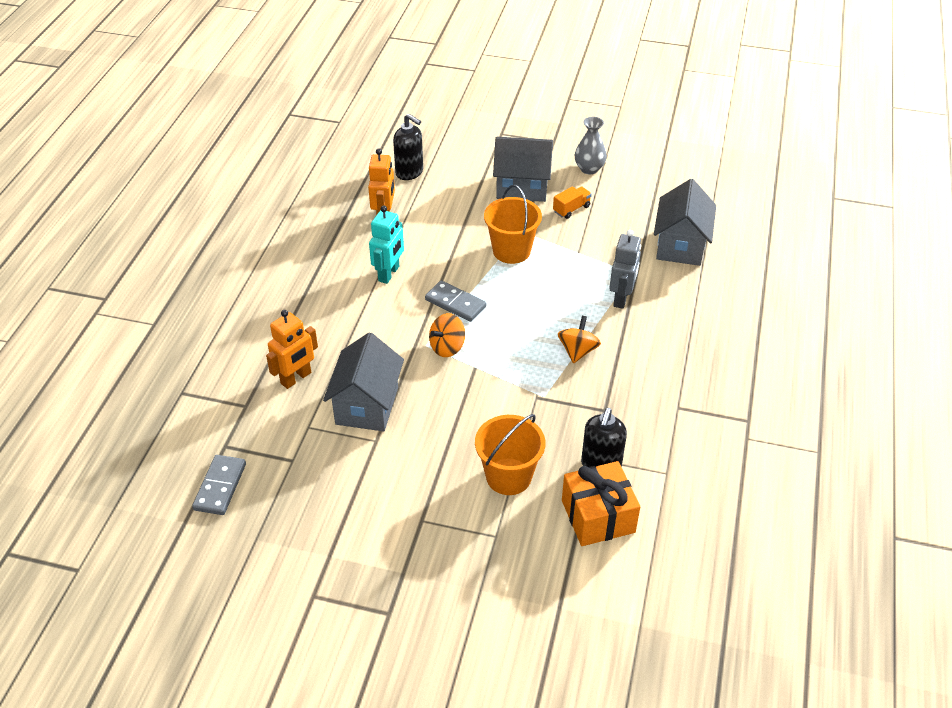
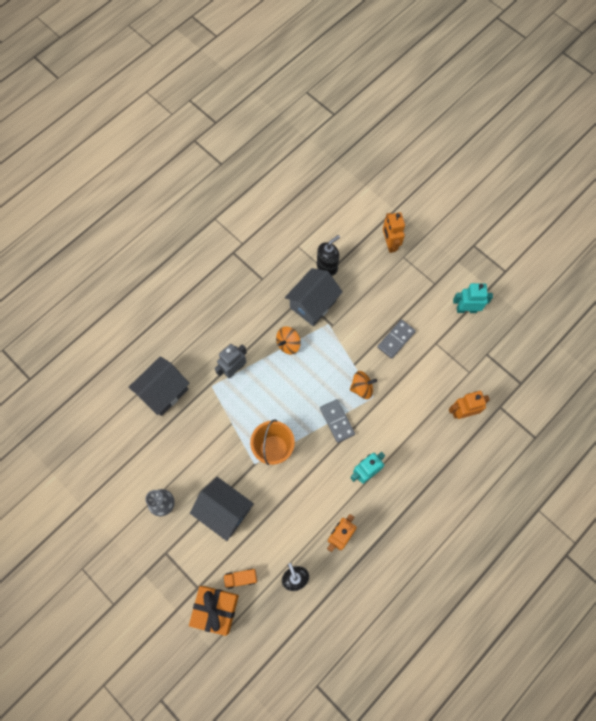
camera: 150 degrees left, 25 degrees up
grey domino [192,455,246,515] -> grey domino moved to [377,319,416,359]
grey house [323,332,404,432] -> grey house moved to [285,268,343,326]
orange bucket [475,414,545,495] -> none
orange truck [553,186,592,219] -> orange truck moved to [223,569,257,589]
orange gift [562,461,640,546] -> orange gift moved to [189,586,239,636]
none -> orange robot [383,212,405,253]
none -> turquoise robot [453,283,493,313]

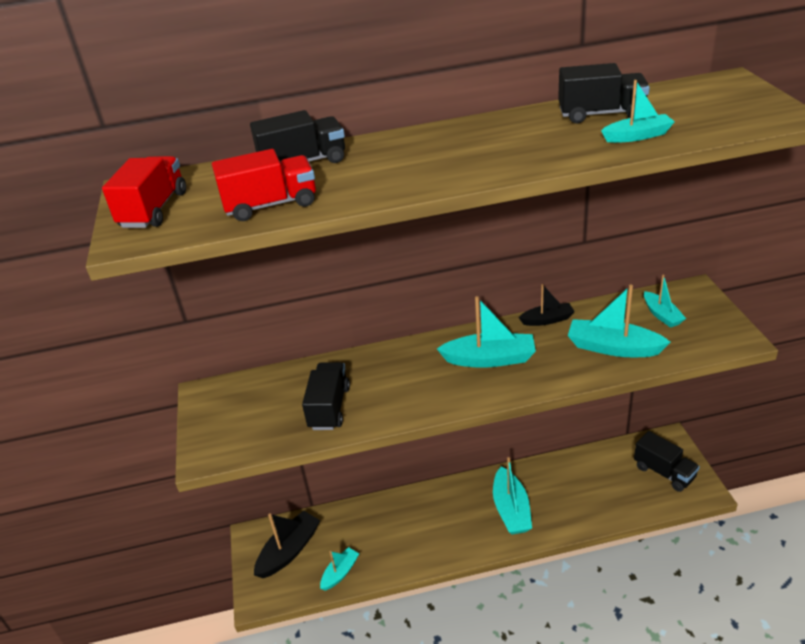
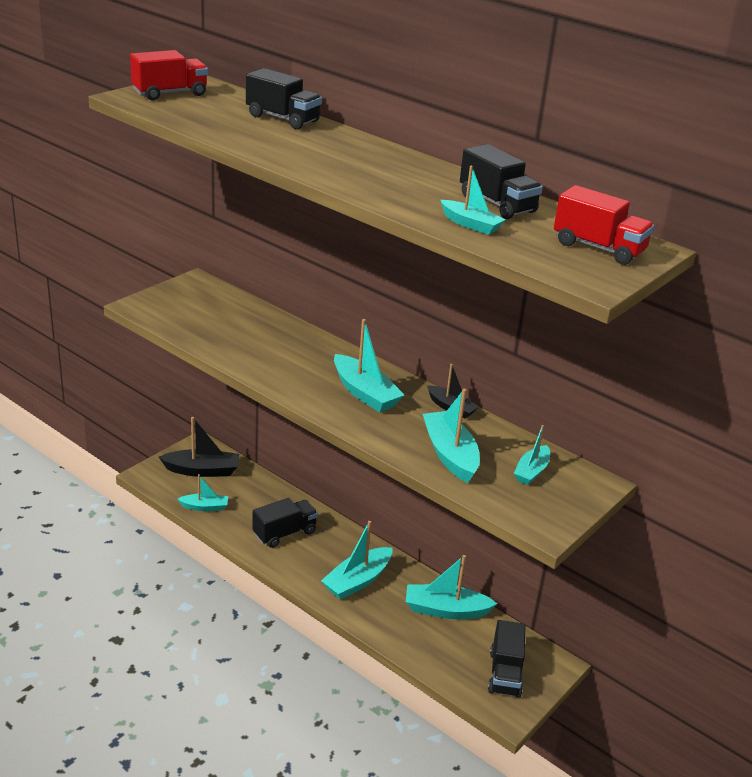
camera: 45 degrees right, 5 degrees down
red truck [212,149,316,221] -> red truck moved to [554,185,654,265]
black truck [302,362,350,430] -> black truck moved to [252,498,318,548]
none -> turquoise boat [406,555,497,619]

**Work instructions:** Print the listing word for word but skip its pictures.

**Answer space:**
camera: 150 degrees left, 25 degrees up
grey domino [192,455,246,515] -> grey domino moved to [377,319,416,359]
grey house [323,332,404,432] -> grey house moved to [285,268,343,326]
orange bucket [475,414,545,495] -> none
orange truck [553,186,592,219] -> orange truck moved to [223,569,257,589]
orange gift [562,461,640,546] -> orange gift moved to [189,586,239,636]
none -> orange robot [383,212,405,253]
none -> turquoise robot [453,283,493,313]

camera: 45 degrees right, 5 degrees down
red truck [212,149,316,221] -> red truck moved to [554,185,654,265]
black truck [302,362,350,430] -> black truck moved to [252,498,318,548]
none -> turquoise boat [406,555,497,619]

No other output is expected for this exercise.